WORK TO COMPLETE
Output each record in full, exactly as it stands.

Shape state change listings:
-*-
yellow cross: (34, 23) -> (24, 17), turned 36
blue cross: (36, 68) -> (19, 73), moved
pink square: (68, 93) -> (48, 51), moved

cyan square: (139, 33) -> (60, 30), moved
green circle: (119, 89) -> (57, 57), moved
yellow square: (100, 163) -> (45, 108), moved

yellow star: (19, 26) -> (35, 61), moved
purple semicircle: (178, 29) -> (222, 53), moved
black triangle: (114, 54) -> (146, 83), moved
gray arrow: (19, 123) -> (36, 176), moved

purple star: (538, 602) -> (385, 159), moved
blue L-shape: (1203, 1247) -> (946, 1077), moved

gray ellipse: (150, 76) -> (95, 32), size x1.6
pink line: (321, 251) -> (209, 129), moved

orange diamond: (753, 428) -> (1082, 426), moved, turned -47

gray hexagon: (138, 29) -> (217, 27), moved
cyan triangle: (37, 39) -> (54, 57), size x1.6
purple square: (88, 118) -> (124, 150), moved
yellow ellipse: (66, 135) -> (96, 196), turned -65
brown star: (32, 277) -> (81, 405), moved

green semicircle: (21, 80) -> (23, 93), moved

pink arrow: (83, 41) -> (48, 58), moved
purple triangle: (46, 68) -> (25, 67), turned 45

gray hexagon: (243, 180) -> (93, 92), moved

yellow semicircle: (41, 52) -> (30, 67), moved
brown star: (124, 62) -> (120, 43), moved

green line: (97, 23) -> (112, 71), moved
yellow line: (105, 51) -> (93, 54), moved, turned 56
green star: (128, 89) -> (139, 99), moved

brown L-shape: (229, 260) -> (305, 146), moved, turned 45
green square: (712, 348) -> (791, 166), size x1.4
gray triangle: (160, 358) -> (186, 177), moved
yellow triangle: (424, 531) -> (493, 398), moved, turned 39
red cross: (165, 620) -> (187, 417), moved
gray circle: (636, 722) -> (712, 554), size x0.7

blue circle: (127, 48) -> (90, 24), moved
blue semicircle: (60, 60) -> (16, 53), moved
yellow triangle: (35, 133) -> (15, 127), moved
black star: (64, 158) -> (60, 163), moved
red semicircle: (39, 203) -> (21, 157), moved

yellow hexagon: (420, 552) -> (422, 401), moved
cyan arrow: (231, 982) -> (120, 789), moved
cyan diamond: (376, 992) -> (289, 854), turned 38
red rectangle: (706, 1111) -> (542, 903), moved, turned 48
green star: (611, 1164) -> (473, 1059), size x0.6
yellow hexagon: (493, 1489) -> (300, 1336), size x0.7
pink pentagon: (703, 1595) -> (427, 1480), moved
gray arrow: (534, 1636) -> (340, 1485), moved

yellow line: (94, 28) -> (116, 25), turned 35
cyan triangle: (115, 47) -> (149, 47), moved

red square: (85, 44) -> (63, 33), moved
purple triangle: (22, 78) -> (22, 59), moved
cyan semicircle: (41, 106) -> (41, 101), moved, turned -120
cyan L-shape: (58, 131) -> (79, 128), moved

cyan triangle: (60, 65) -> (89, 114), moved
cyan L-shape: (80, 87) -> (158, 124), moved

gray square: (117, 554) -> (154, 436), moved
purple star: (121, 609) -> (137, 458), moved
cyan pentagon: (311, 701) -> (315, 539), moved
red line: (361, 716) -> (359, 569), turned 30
-*-
TASK RESULT
yellow cross: (34, 23) -> (24, 17), turned 36
blue cross: (36, 68) -> (19, 73), moved
pink square: (68, 93) -> (48, 51), moved

cyan square: (139, 33) -> (60, 30), moved
green circle: (119, 89) -> (57, 57), moved
yellow square: (100, 163) -> (45, 108), moved

yellow star: (19, 26) -> (35, 61), moved
purple semicircle: (178, 29) -> (222, 53), moved
black triangle: (114, 54) -> (146, 83), moved
gray arrow: (19, 123) -> (36, 176), moved

purple star: (538, 602) -> (385, 159), moved
blue L-shape: (1203, 1247) -> (946, 1077), moved

gray ellipse: (150, 76) -> (95, 32), size x1.6
pink line: (321, 251) -> (209, 129), moved

orange diamond: (753, 428) -> (1082, 426), moved, turned -47

gray hexagon: (138, 29) -> (217, 27), moved
cyan triangle: (37, 39) -> (54, 57), size x1.6
purple square: (88, 118) -> (124, 150), moved
yellow ellipse: (66, 135) -> (96, 196), turned -65
brown star: (32, 277) -> (81, 405), moved

green semicircle: (21, 80) -> (23, 93), moved

pink arrow: (83, 41) -> (48, 58), moved
purple triangle: (46, 68) -> (25, 67), turned 45

gray hexagon: (243, 180) -> (93, 92), moved

yellow semicircle: (41, 52) -> (30, 67), moved
brown star: (124, 62) -> (120, 43), moved

green line: (97, 23) -> (112, 71), moved
yellow line: (105, 51) -> (93, 54), moved, turned 56
green star: (128, 89) -> (139, 99), moved

brown L-shape: (229, 260) -> (305, 146), moved, turned 45
green square: (712, 348) -> (791, 166), size x1.4
gray triangle: (160, 358) -> (186, 177), moved
yellow triangle: (424, 531) -> (493, 398), moved, turned 39
red cross: (165, 620) -> (187, 417), moved
gray circle: (636, 722) -> (712, 554), size x0.7

blue circle: (127, 48) -> (90, 24), moved
blue semicircle: (60, 60) -> (16, 53), moved
yellow triangle: (35, 133) -> (15, 127), moved
black star: (64, 158) -> (60, 163), moved
red semicircle: (39, 203) -> (21, 157), moved

yellow hexagon: (420, 552) -> (422, 401), moved
cyan arrow: (231, 982) -> (120, 789), moved
cyan diamond: (376, 992) -> (289, 854), turned 38
red rectangle: (706, 1111) -> (542, 903), moved, turned 48
green star: (611, 1164) -> (473, 1059), size x0.6
yellow hexagon: (493, 1489) -> (300, 1336), size x0.7
pink pentagon: (703, 1595) -> (427, 1480), moved
gray arrow: (534, 1636) -> (340, 1485), moved

yellow line: (94, 28) -> (116, 25), turned 35
cyan triangle: (115, 47) -> (149, 47), moved

red square: (85, 44) -> (63, 33), moved
purple triangle: (22, 78) -> (22, 59), moved
cyan semicircle: (41, 106) -> (41, 101), moved, turned -120
cyan L-shape: (58, 131) -> (79, 128), moved

cyan triangle: (60, 65) -> (89, 114), moved
cyan L-shape: (80, 87) -> (158, 124), moved

gray square: (117, 554) -> (154, 436), moved
purple star: (121, 609) -> (137, 458), moved
cyan pentagon: (311, 701) -> (315, 539), moved
red line: (361, 716) -> (359, 569), turned 30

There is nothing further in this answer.